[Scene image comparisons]
--------

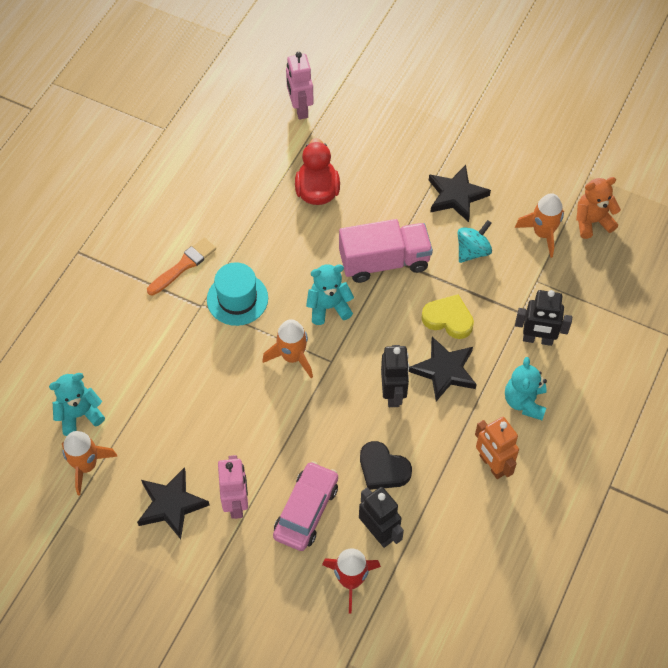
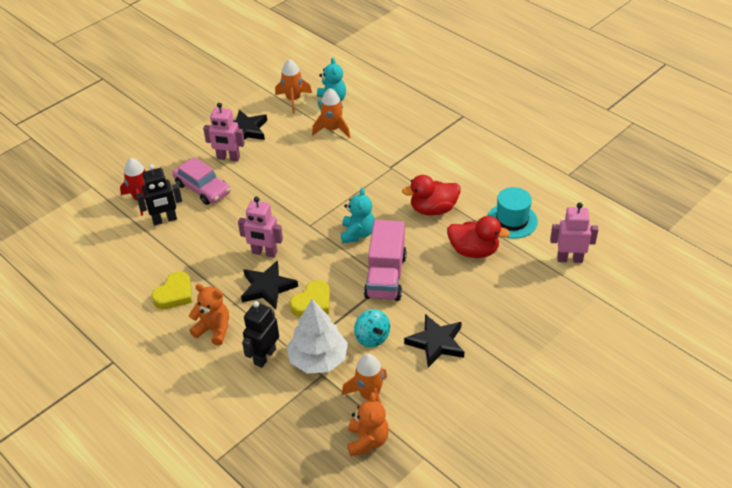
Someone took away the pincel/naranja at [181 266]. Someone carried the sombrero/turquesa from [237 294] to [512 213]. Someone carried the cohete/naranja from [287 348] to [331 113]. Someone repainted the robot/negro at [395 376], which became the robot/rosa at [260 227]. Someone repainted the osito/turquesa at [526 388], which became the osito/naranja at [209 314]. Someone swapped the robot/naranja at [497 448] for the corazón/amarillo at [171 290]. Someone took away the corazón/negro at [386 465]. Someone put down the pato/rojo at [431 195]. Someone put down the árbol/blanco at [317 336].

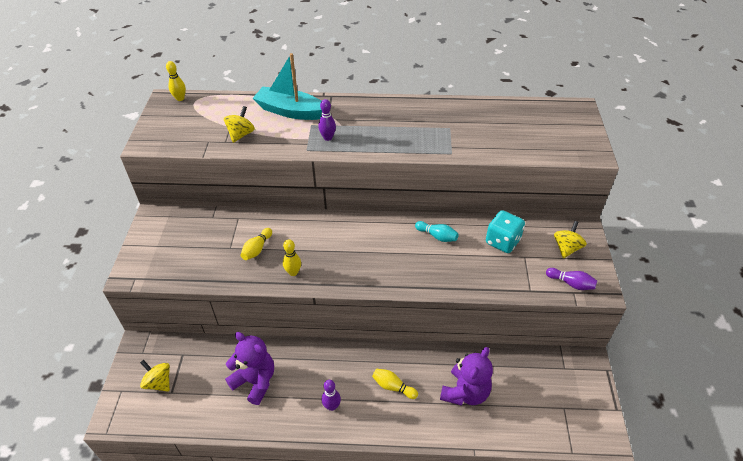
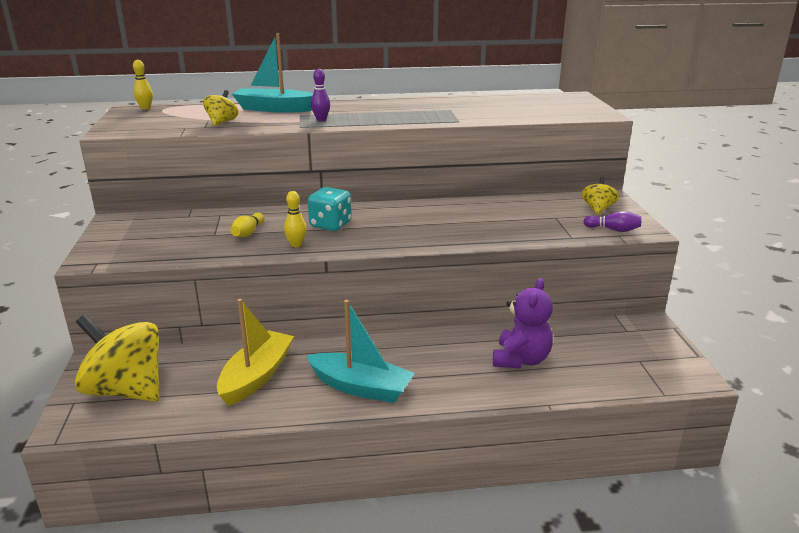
Someone carried the dado/turquesa from [505 231] to [330 209]. Someone took away the bolo/turquesa at [437 231]. Someone swapped the osito/morado at [249 368] for the barco/amarillo at [255 352]. Someone scaled the peonza/amarillo at [155 376] by 2.09. Someone took away the bolo/amarillo at [395 383]. Someone swapped the bolo/morado at [331 395] for the barco/turquesa at [360 351].

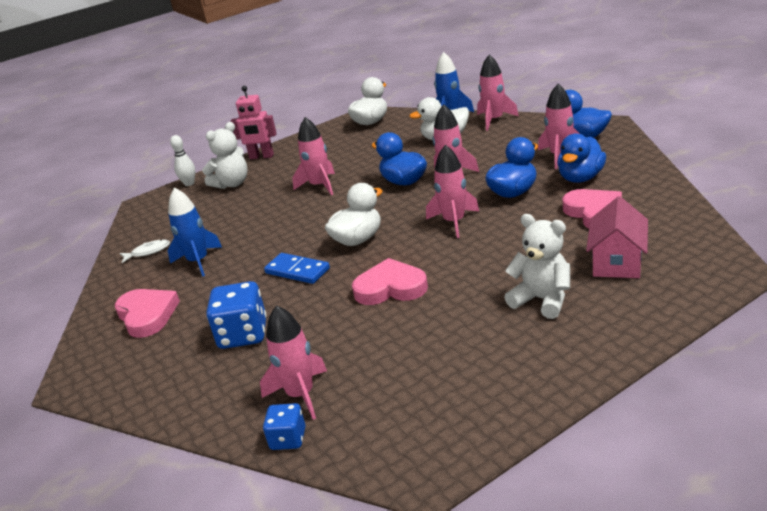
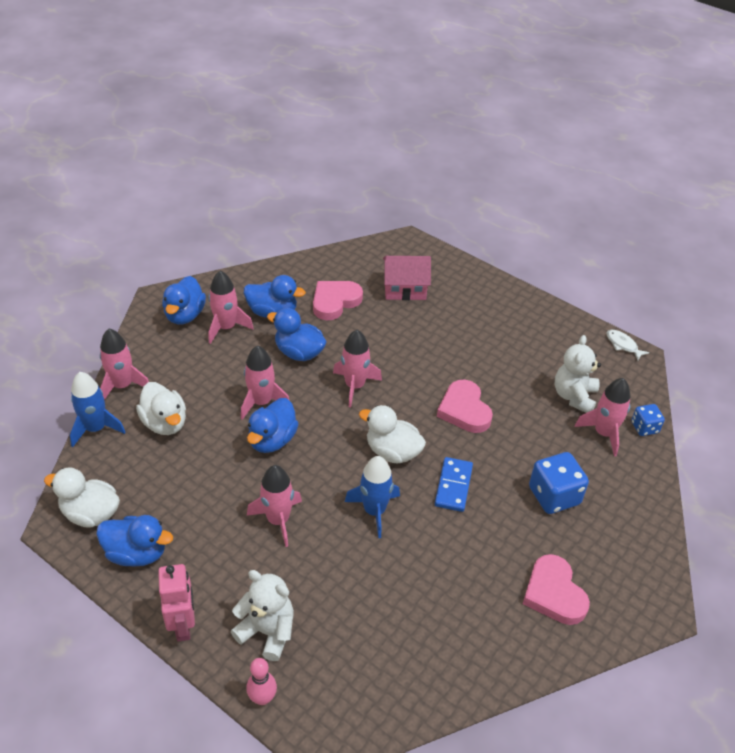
Someone repainted the bolo/blanco at [182 160], which became the bolo/rosa at [261 681]. Someone carried the cohete/azul from [195 232] to [372 497]. Someone carried the osito/blanco from [537 266] to [578 374]. Someone carried the pez/blanco from [145 251] to [627 345]. Someone rotated the corazón/rosa at [147 313] by 60 degrees counterclockwise. Someone put down the pato/azul at [134 541].

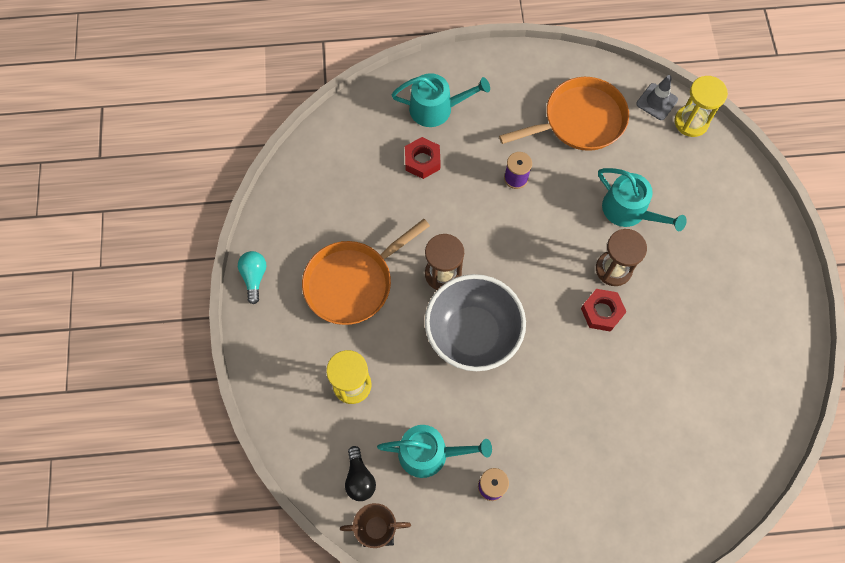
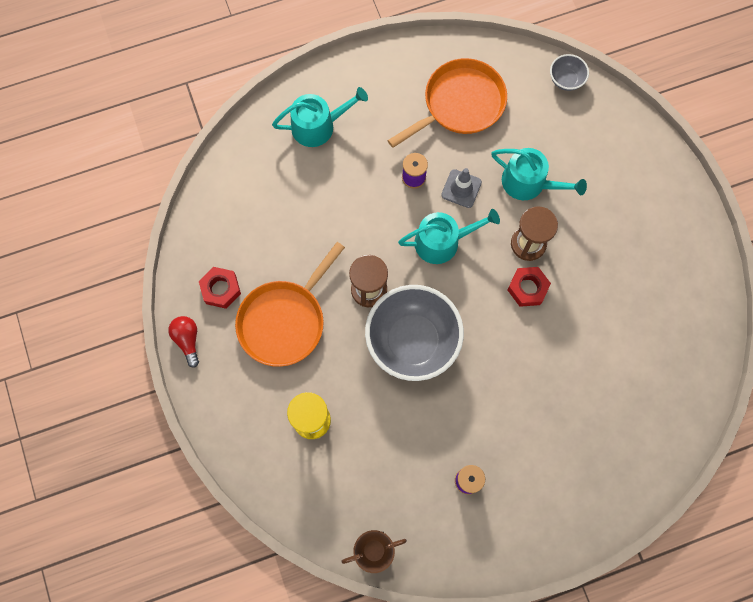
Someone carried the cono de tráfico/gris from [657 97] to [461 188]. Someone swapped the reloj de arena/amarillo at [701 106] for the cuenco/gris at [569 72]. Someone carried the tuerca/rojo from [423 158] to [220 288]. Someone repainted the bombilla/turquesa at [252 277], which became the bombilla/rojo at [183 342]. Someone carried the regadera/turquesa from [434 451] to [449 236]. Someone took away the bombilla/negro at [360 473].

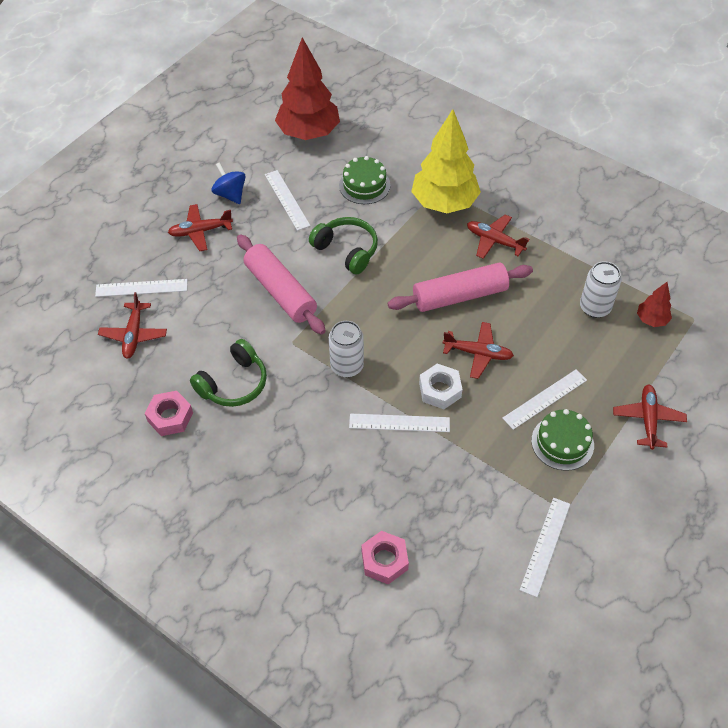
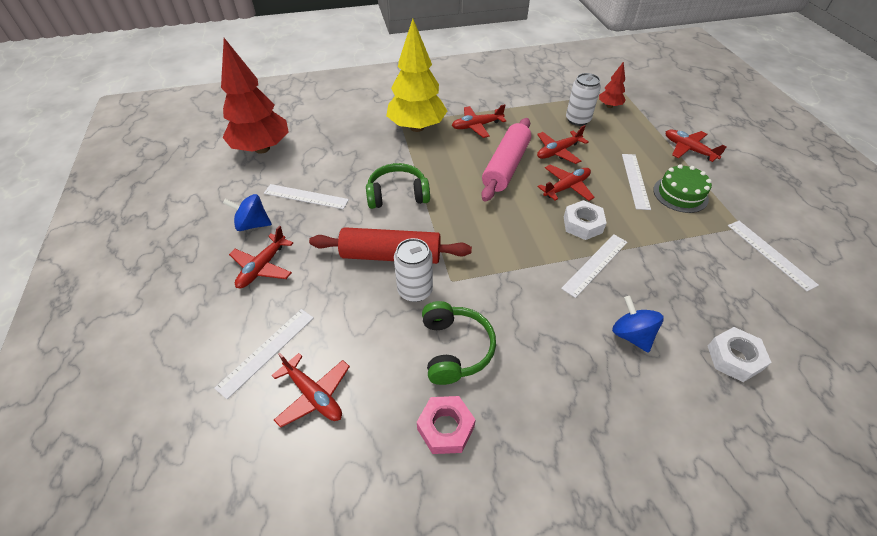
Someone took away the tarta/verde at [364 180]. Someone repainted the rodillo/rosa at [281 284], which became the rodillo/rojo at [390 245]. Someone carried the lata/blanco from [346 349] to [413 270]. Someone repainted the tuerca/rosa at [385 557], which became the tuerca/blanco at [740 354]. Someone put down the avión/rojo at [562 144]. Someone put down the peonza/azul at [638 324].

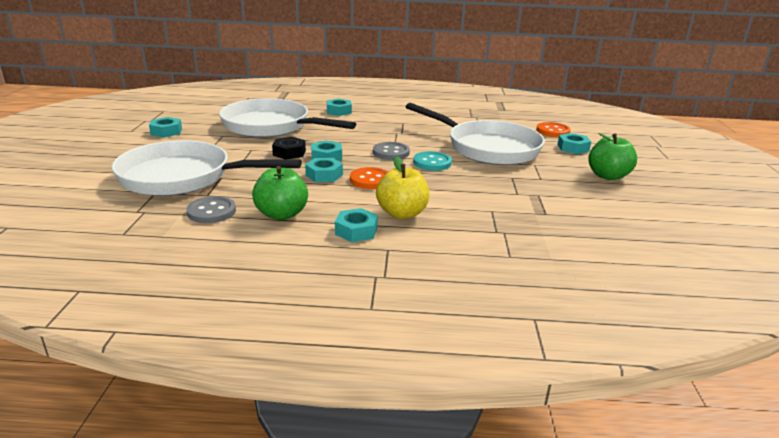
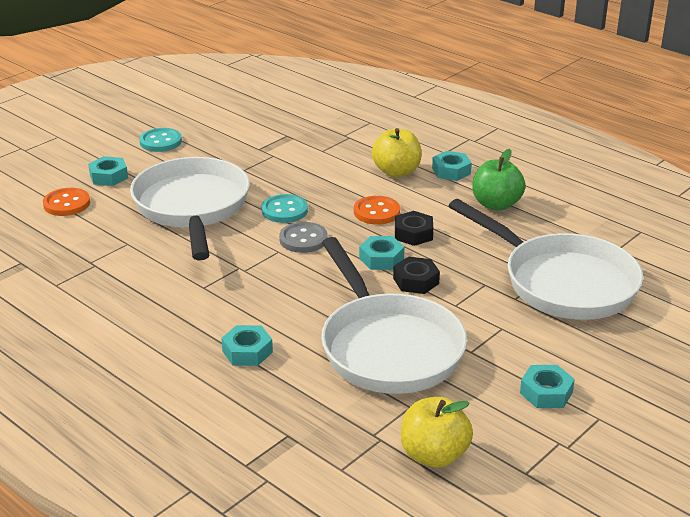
Someone swapped the manzana/verde at [612 156] for the botón/turquesa at [160 140]. Someone repainted the tuerca/turquesa at [324 170], which became the tuerca/negro at [414 228]. Someone took away the botón/gris at [211 209]. Someone put down the manzana/amarillo at [437 432].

--------

* **What to work on**
With the images excluded, output every record verbatim.

* **Task result**
Someone took away the pincel/naranja at [181 266]. Someone carried the sombrero/turquesa from [237 294] to [512 213]. Someone carried the cohete/naranja from [287 348] to [331 113]. Someone repainted the robot/negro at [395 376], which became the robot/rosa at [260 227]. Someone repainted the osito/turquesa at [526 388], which became the osito/naranja at [209 314]. Someone swapped the robot/naranja at [497 448] for the corazón/amarillo at [171 290]. Someone took away the corazón/negro at [386 465]. Someone put down the pato/rojo at [431 195]. Someone put down the árbol/blanco at [317 336].

Someone carried the dado/turquesa from [505 231] to [330 209]. Someone took away the bolo/turquesa at [437 231]. Someone swapped the osito/morado at [249 368] for the barco/amarillo at [255 352]. Someone scaled the peonza/amarillo at [155 376] by 2.09. Someone took away the bolo/amarillo at [395 383]. Someone swapped the bolo/morado at [331 395] for the barco/turquesa at [360 351].

Someone repainted the bolo/blanco at [182 160], which became the bolo/rosa at [261 681]. Someone carried the cohete/azul from [195 232] to [372 497]. Someone carried the osito/blanco from [537 266] to [578 374]. Someone carried the pez/blanco from [145 251] to [627 345]. Someone rotated the corazón/rosa at [147 313] by 60 degrees counterclockwise. Someone put down the pato/azul at [134 541].

Someone carried the cono de tráfico/gris from [657 97] to [461 188]. Someone swapped the reloj de arena/amarillo at [701 106] for the cuenco/gris at [569 72]. Someone carried the tuerca/rojo from [423 158] to [220 288]. Someone repainted the bombilla/turquesa at [252 277], which became the bombilla/rojo at [183 342]. Someone carried the regadera/turquesa from [434 451] to [449 236]. Someone took away the bombilla/negro at [360 473].

Someone took away the tarta/verde at [364 180]. Someone repainted the rodillo/rosa at [281 284], which became the rodillo/rojo at [390 245]. Someone carried the lata/blanco from [346 349] to [413 270]. Someone repainted the tuerca/rosa at [385 557], which became the tuerca/blanco at [740 354]. Someone put down the avión/rojo at [562 144]. Someone put down the peonza/azul at [638 324].

Someone swapped the manzana/verde at [612 156] for the botón/turquesa at [160 140]. Someone repainted the tuerca/turquesa at [324 170], which became the tuerca/negro at [414 228]. Someone took away the botón/gris at [211 209]. Someone put down the manzana/amarillo at [437 432].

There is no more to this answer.